Nothing in the listing should be altered when it is copied, and no picture goes into the copy.

Top of Material for the task

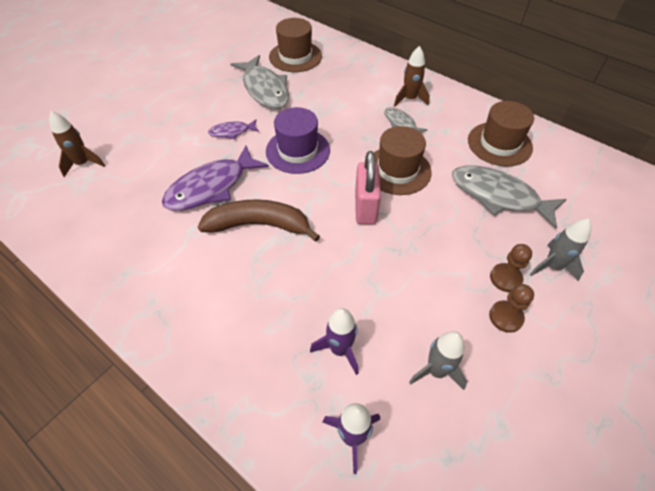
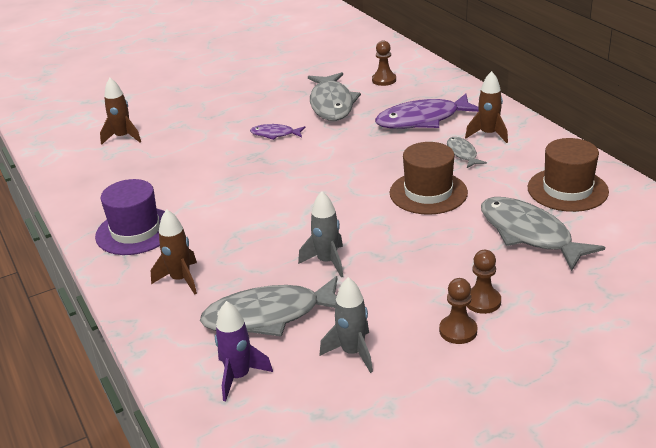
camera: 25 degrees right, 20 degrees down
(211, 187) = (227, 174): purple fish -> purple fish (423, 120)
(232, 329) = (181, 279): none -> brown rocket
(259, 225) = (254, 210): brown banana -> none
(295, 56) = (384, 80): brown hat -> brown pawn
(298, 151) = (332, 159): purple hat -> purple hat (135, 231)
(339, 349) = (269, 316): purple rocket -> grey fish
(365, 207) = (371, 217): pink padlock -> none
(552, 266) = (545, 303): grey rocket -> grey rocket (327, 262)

Bottom of Material for the task

Exercise result »
camera: 25 degrees right, 20 degrees down
(211, 187) = (227, 174): purple fish -> purple fish (423, 120)
(232, 329) = (181, 279): none -> brown rocket
(259, 225) = (254, 210): brown banana -> none
(295, 56) = (384, 80): brown hat -> brown pawn
(298, 151) = (332, 159): purple hat -> purple hat (135, 231)
(339, 349) = (269, 316): purple rocket -> grey fish
(365, 207) = (371, 217): pink padlock -> none
(552, 266) = (545, 303): grey rocket -> grey rocket (327, 262)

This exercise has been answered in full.